[[ DATA UNDER STUDY, beginning ]]
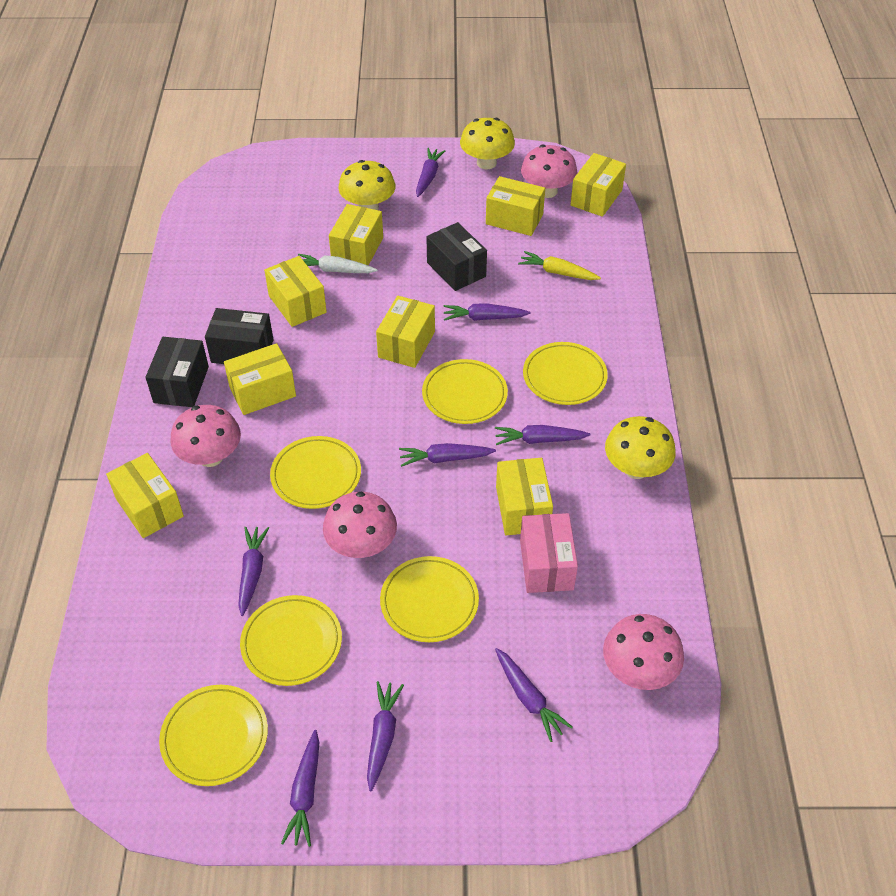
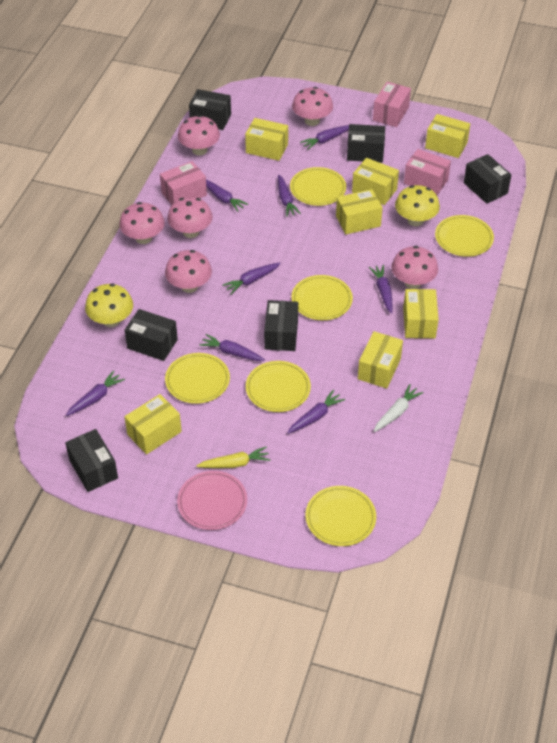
black box: 3 -> 6
pink box: 1 -> 3
pink mushroom: 4 -> 6
pink plate: 0 -> 1
yellow box: 8 -> 7
yellow mushroom: 3 -> 2

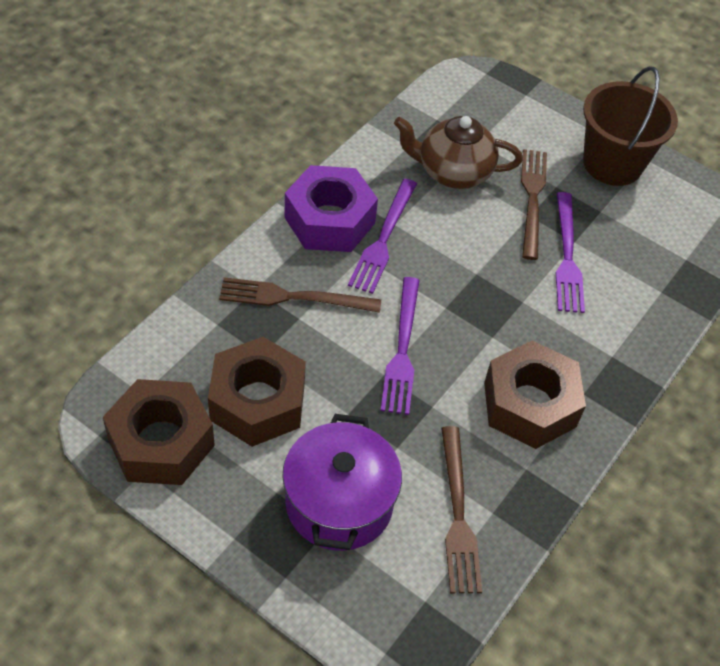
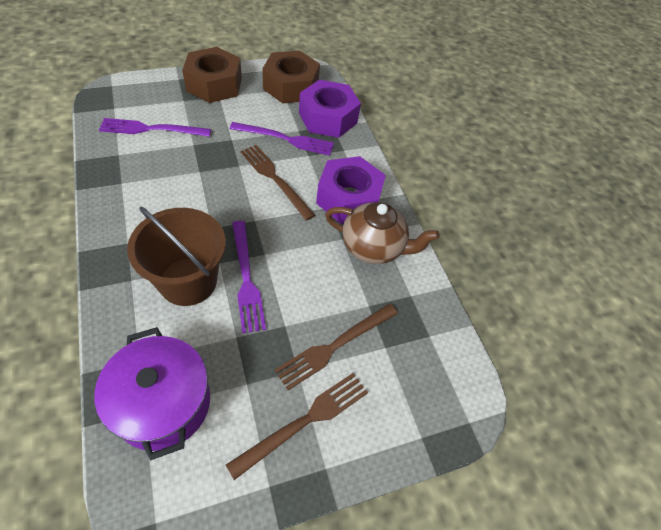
brown nut: 3 -> 2
purple nut: 1 -> 2

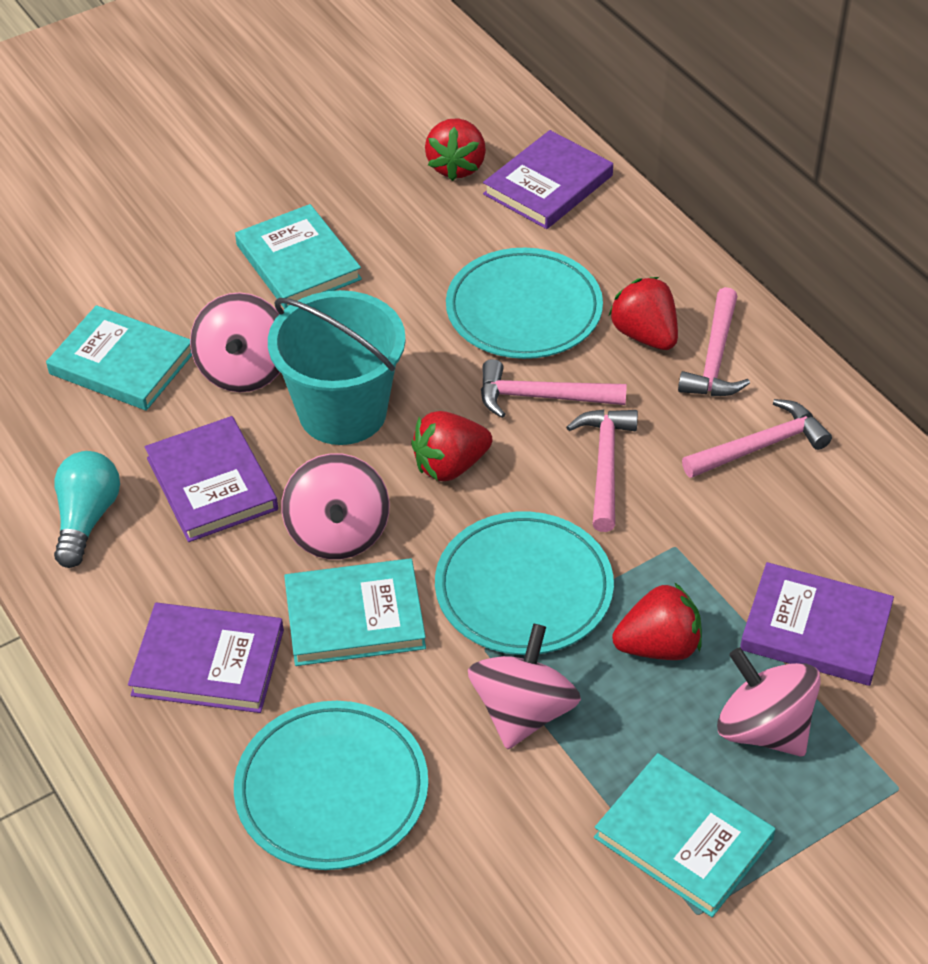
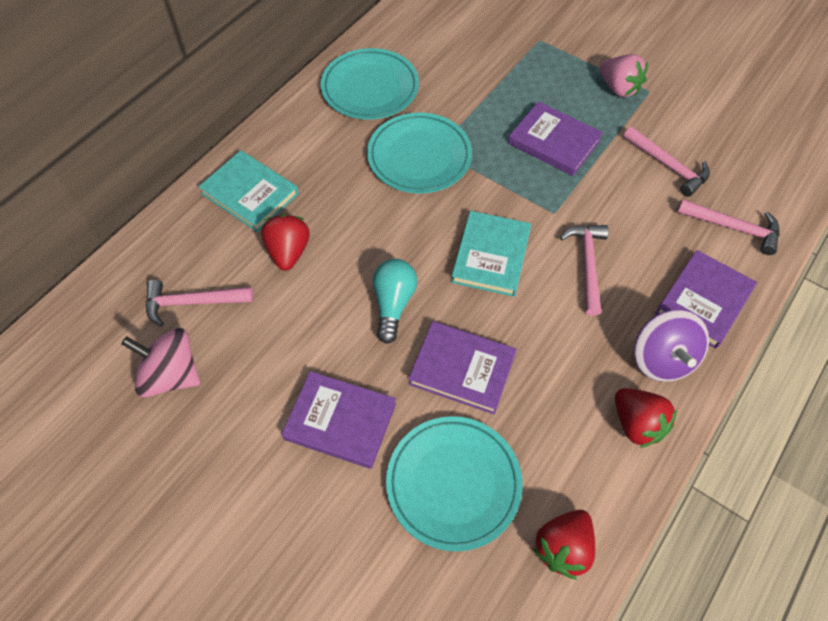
pink spinning top: 4 -> 1
pink strawberry: 0 -> 1
purple spinning top: 0 -> 1
red strawberry: 4 -> 3
turquoise book: 4 -> 2
turquoise bucket: 1 -> 0

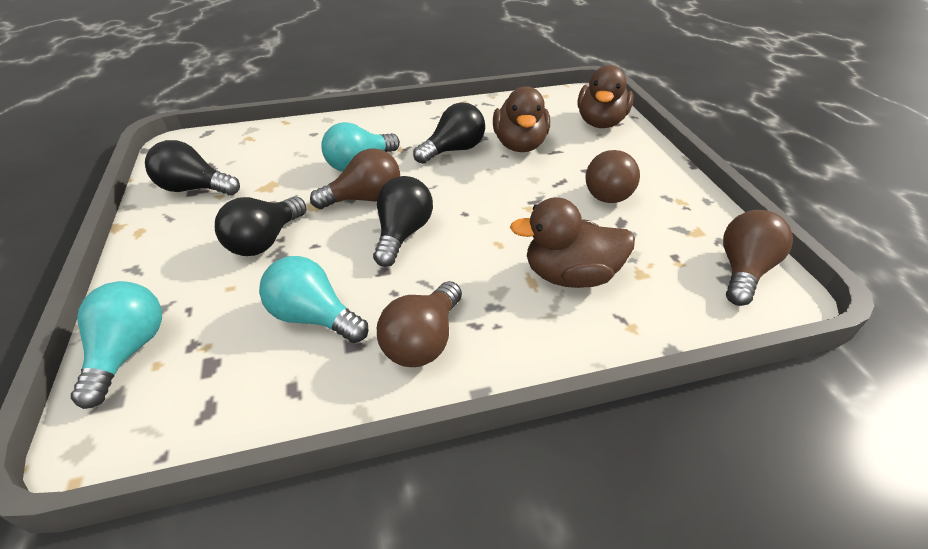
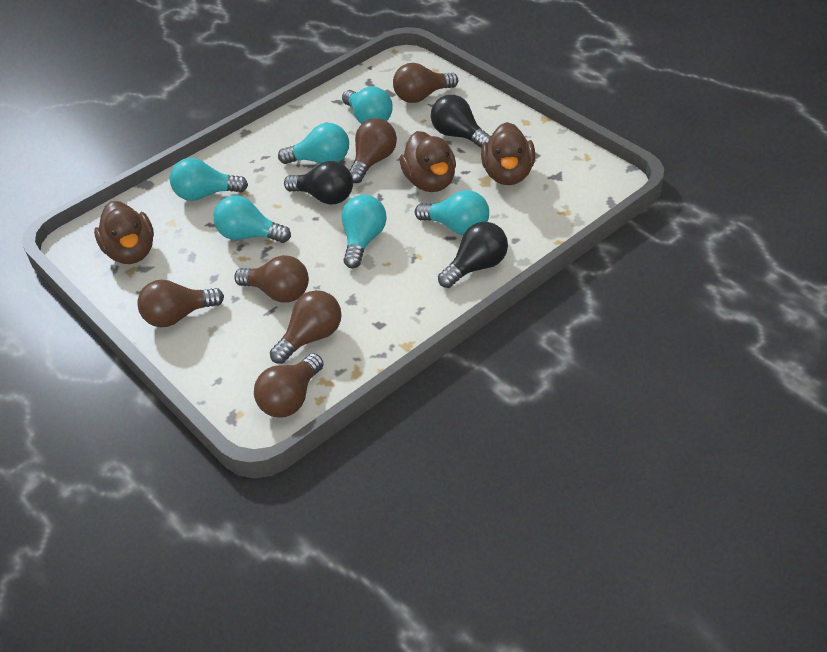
black light bulb: 4 -> 3
brown light bulb: 4 -> 6
turquoise light bulb: 3 -> 6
[[ DATA UNDER STUDY, end ]]
| YOUR INSTRUCTIONS |
All lines from the one containing "pink plate: 0 -> 1" through the end of the entries, both ends included, should be written out exactly, with no pictures.

| ANSWER BOX |
pink plate: 0 -> 1
yellow box: 8 -> 7
yellow mushroom: 3 -> 2

brown nut: 3 -> 2
purple nut: 1 -> 2

pink spinning top: 4 -> 1
pink strawberry: 0 -> 1
purple spinning top: 0 -> 1
red strawberry: 4 -> 3
turquoise book: 4 -> 2
turquoise bucket: 1 -> 0

black light bulb: 4 -> 3
brown light bulb: 4 -> 6
turquoise light bulb: 3 -> 6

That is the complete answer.